----- AVAILABLE RECORDS

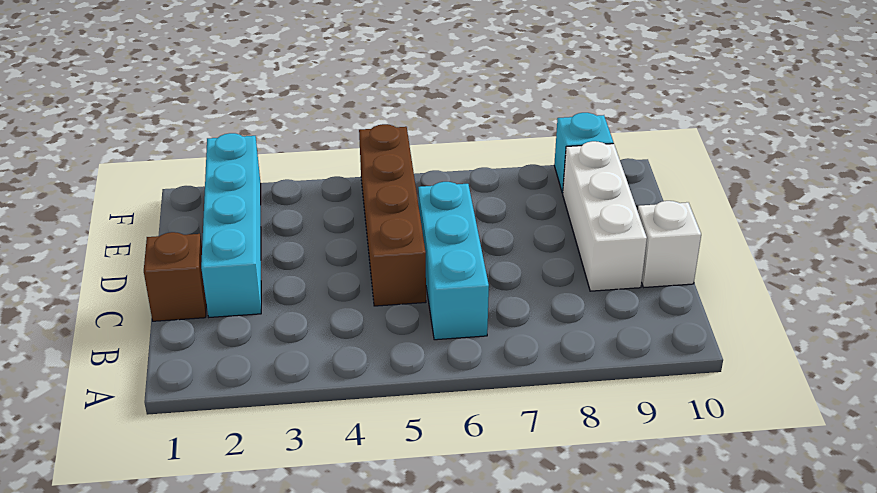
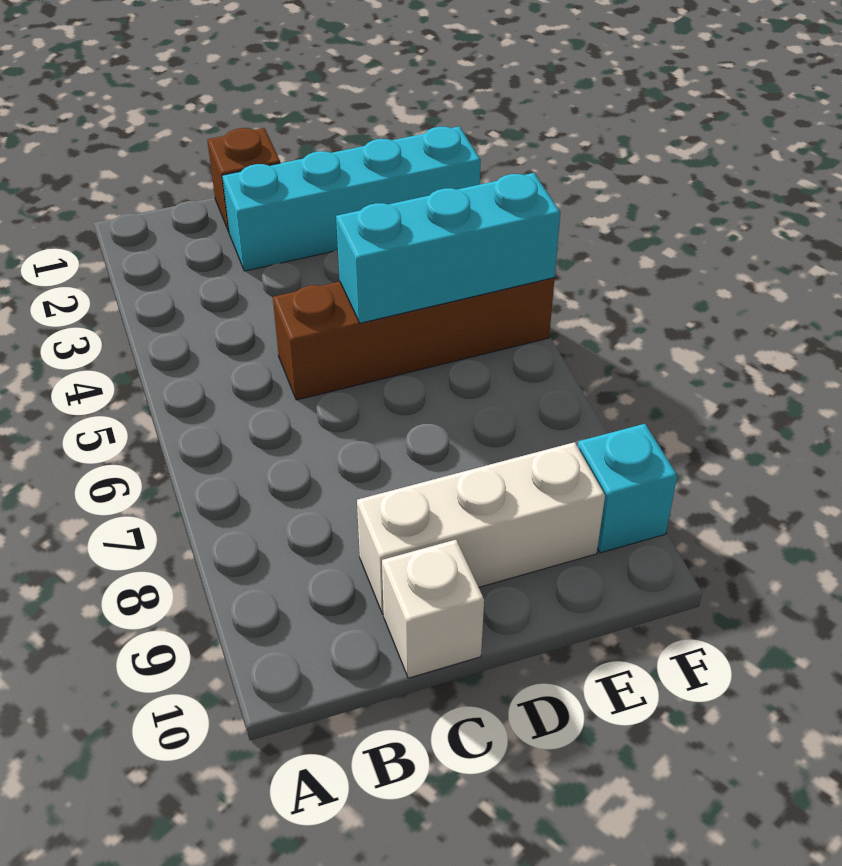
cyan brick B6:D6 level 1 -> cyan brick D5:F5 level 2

----------
----- AVAILABLE RECORDS

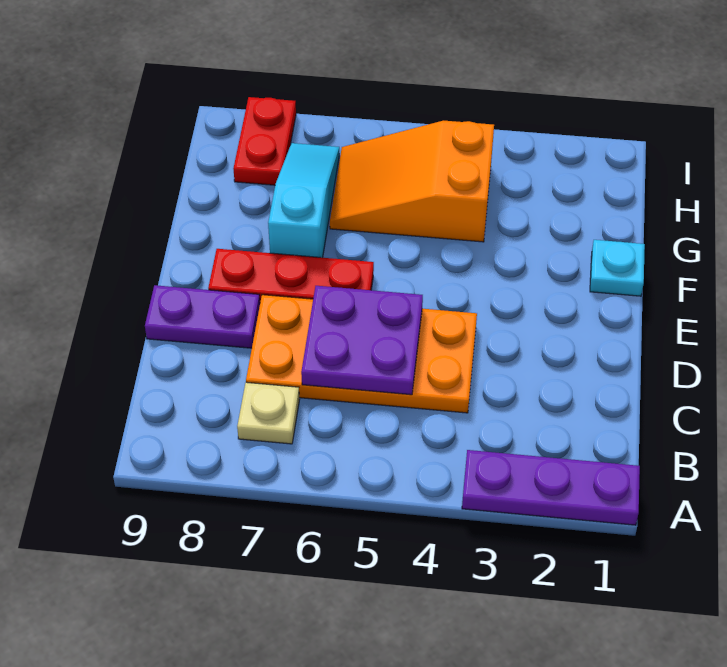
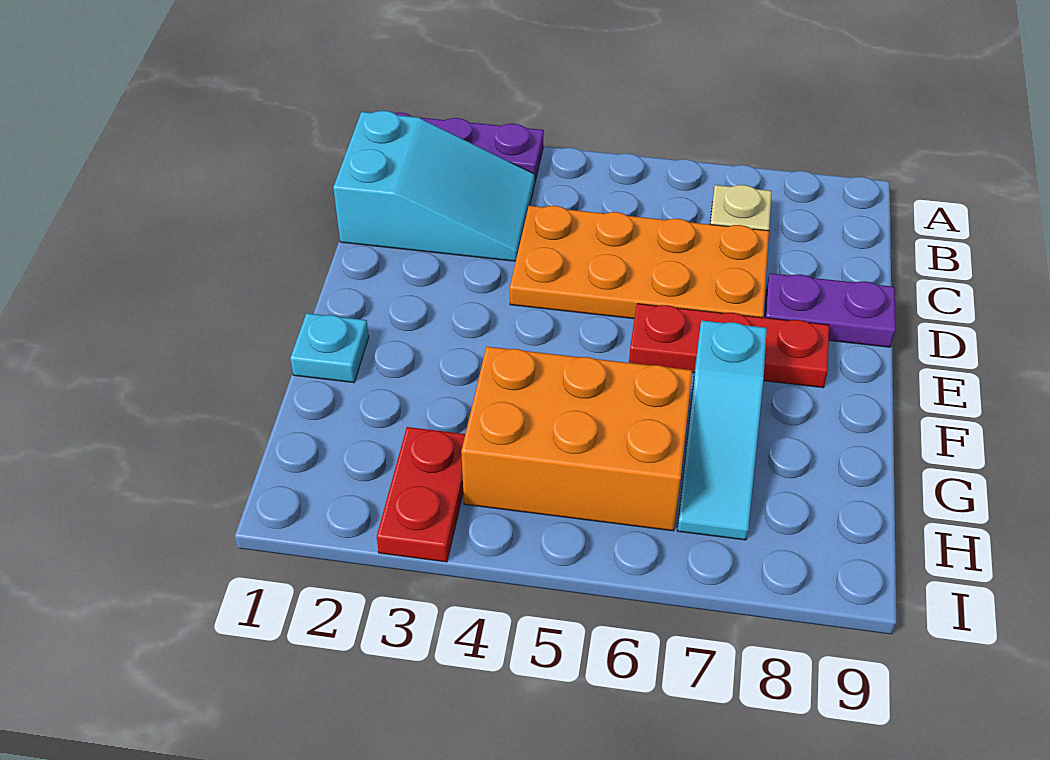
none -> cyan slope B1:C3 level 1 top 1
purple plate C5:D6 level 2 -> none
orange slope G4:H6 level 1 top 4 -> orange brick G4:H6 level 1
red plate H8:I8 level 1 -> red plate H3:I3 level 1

----------

• **EXERCISE**: Working from the records above, write out verbatim only the lines from the line containing "orange slope G4:H6" through the line containing "red plate H8:I8".

• **WRITTEN RESPONSE**:
orange slope G4:H6 level 1 top 4 -> orange brick G4:H6 level 1
red plate H8:I8 level 1 -> red plate H3:I3 level 1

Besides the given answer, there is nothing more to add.